■ **Problem**
In the listing that follows, the lines starting at the one containing "camera: 30 degrees left, 15 degrees down" and ending at the one containing "yellow notebook [644,105,732,168]" are to be returned exactly, both boundary lines included, and no others.

■ **Records shown**

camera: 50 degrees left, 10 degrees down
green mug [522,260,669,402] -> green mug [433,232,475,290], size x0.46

---

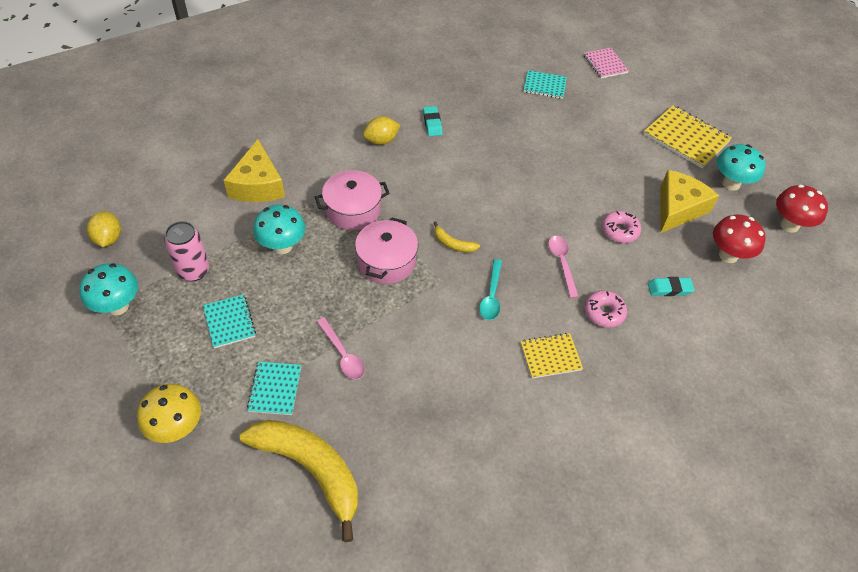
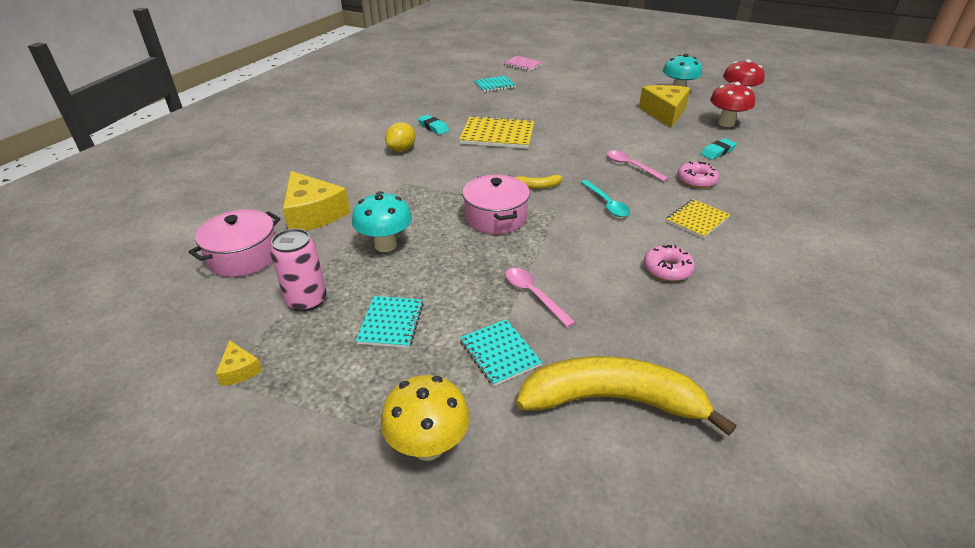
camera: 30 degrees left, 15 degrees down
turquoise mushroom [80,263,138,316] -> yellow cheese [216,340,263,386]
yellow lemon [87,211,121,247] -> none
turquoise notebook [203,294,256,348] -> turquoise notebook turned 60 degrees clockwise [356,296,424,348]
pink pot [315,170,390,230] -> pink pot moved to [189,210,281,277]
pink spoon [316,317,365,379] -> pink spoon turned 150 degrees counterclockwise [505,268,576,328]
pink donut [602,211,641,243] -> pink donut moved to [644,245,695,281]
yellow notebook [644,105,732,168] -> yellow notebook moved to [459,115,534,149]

■ **Solution below**
camera: 30 degrees left, 15 degrees down
turquoise mushroom [80,263,138,316] -> yellow cheese [216,340,263,386]
yellow lemon [87,211,121,247] -> none
turquoise notebook [203,294,256,348] -> turquoise notebook turned 60 degrees clockwise [356,296,424,348]
pink pot [315,170,390,230] -> pink pot moved to [189,210,281,277]
pink spoon [316,317,365,379] -> pink spoon turned 150 degrees counterclockwise [505,268,576,328]
pink donut [602,211,641,243] -> pink donut moved to [644,245,695,281]
yellow notebook [644,105,732,168] -> yellow notebook moved to [459,115,534,149]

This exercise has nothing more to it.